→ EXERCISE BRIEF
Your answer must consist of every line from the data below that includes the word "black".

Records drawn from a dataset:
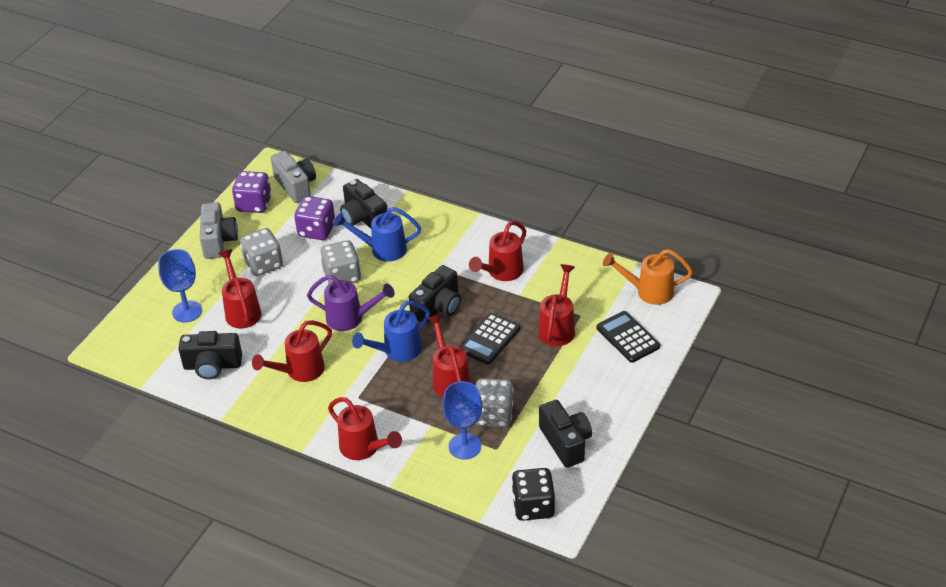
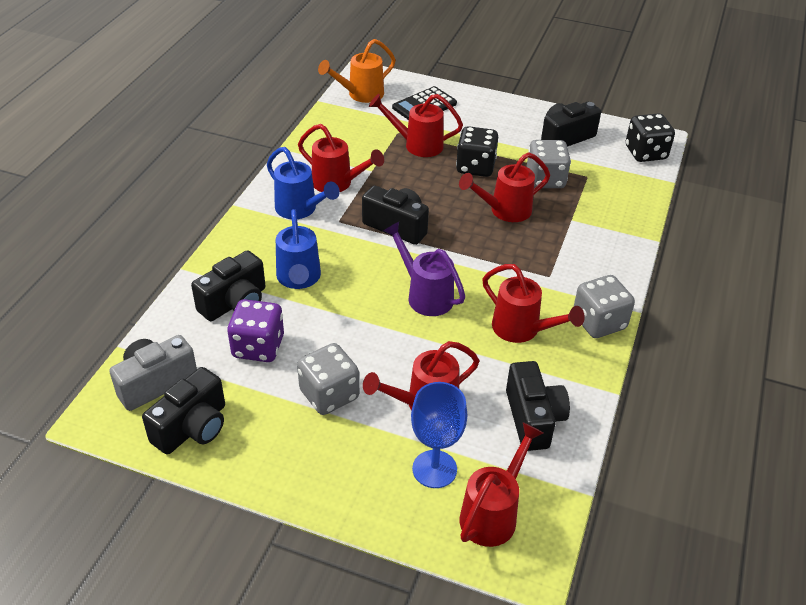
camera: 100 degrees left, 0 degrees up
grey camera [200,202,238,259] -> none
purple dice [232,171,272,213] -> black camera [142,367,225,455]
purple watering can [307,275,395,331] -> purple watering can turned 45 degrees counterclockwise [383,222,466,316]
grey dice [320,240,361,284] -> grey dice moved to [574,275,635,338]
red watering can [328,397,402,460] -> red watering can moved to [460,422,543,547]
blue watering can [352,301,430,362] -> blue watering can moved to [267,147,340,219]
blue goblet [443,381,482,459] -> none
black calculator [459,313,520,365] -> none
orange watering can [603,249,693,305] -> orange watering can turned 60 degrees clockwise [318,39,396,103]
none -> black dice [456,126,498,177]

→ SOLUTION
purple dice [232,171,272,213] -> black camera [142,367,225,455]
black calculator [459,313,520,365] -> none
none -> black dice [456,126,498,177]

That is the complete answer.